Scene change data
* * * * * * * * *

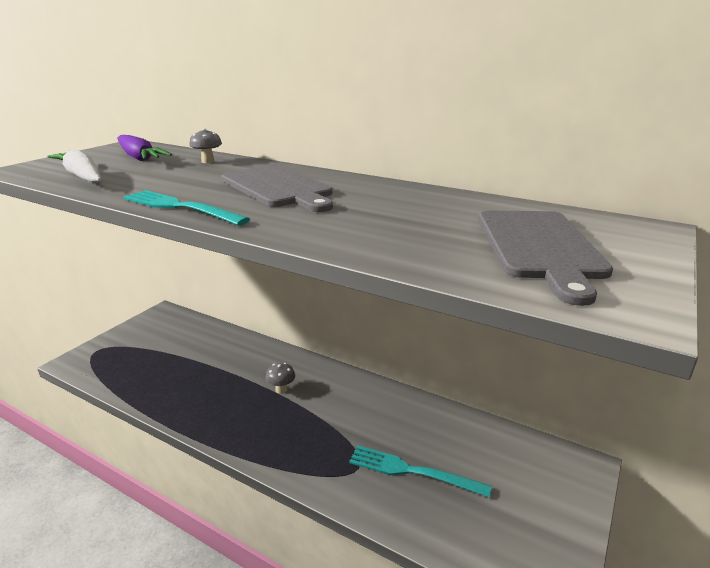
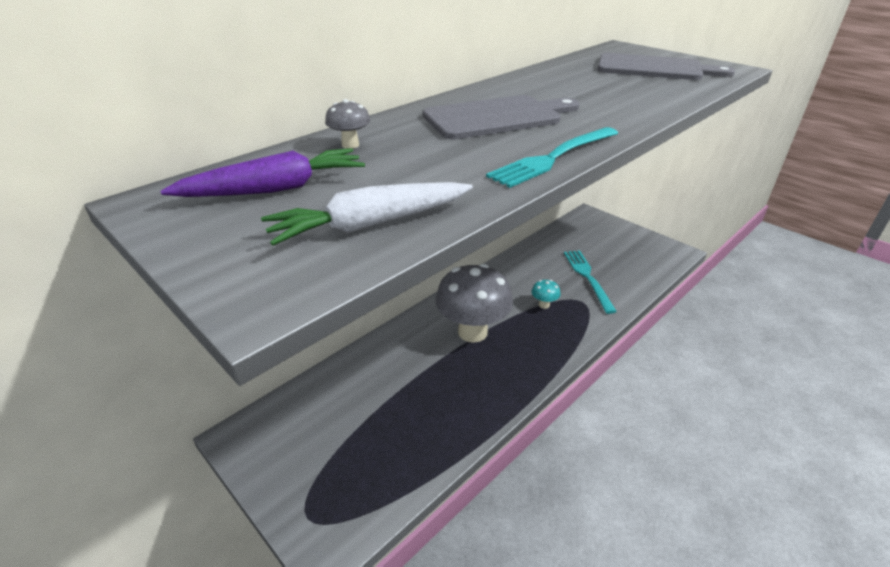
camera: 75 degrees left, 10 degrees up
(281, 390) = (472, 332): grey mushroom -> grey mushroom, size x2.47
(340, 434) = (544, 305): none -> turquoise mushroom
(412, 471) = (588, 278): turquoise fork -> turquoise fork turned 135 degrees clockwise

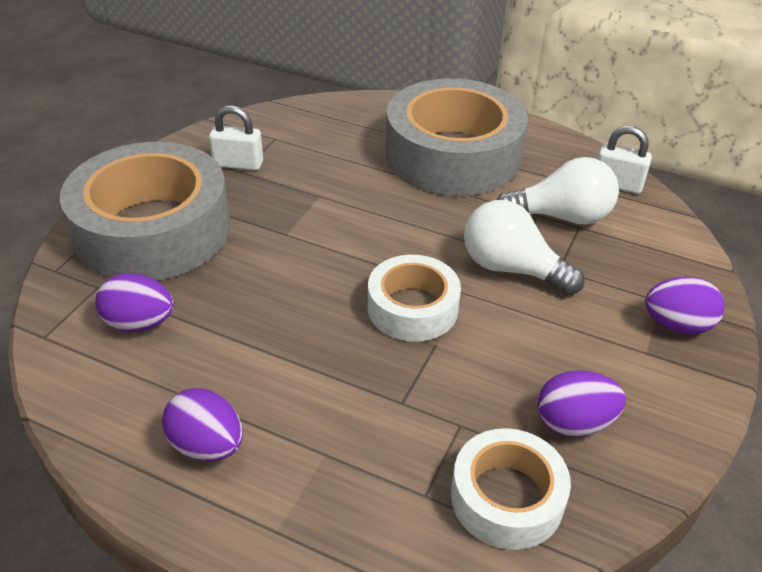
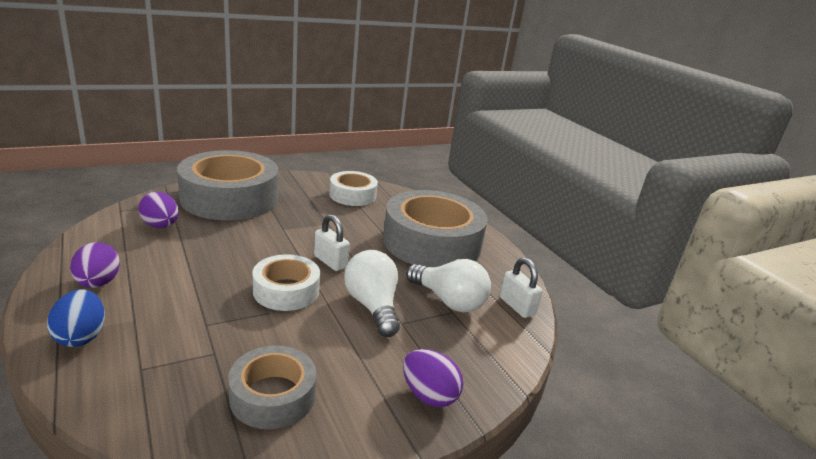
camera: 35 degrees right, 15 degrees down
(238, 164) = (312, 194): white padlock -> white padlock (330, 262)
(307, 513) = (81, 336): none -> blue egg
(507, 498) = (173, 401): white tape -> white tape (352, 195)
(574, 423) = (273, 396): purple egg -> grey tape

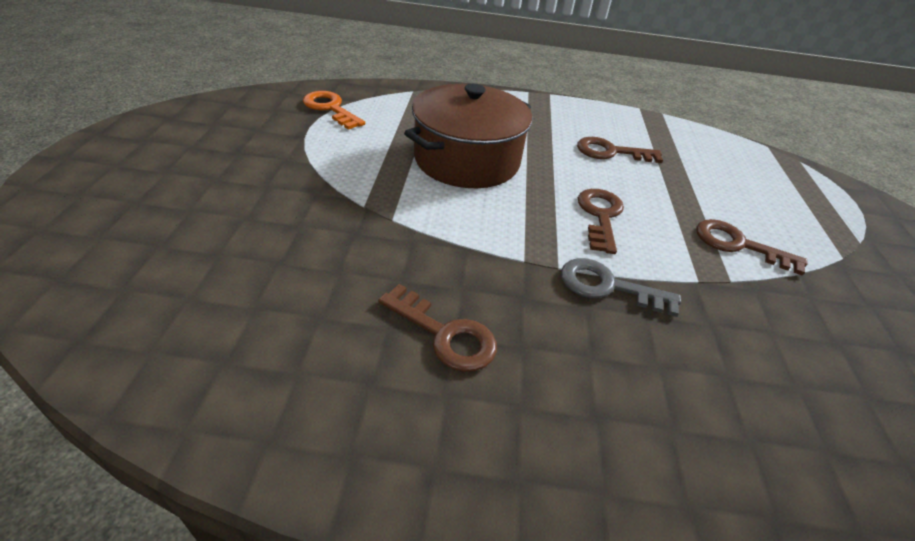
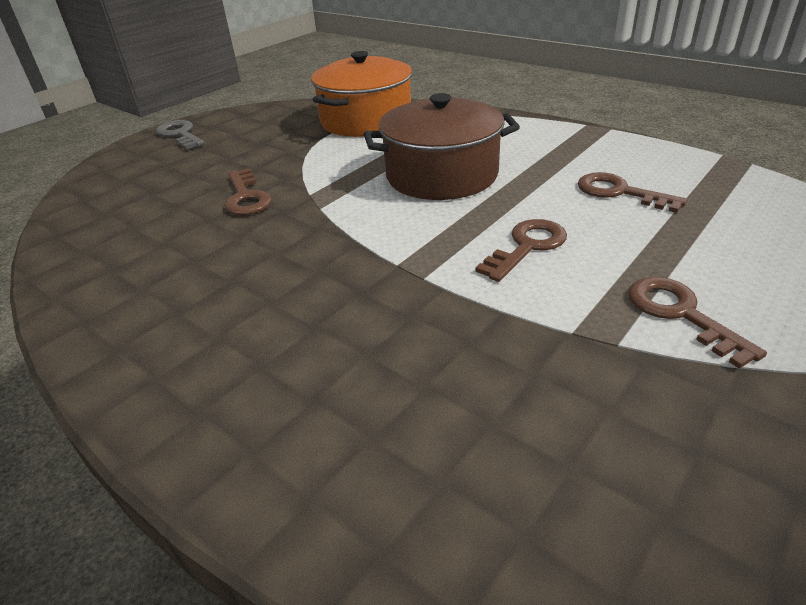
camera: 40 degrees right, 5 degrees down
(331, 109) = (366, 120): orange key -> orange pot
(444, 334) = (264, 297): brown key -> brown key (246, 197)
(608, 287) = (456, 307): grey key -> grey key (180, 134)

* * * * * * * * *

*YOUR ASSIGNMENT*:
Copy out each line of the records above that includes "right".

*TASK ANSWER*:
camera: 35 degrees right, 15 degrees down
camera: 40 degrees right, 5 degrees down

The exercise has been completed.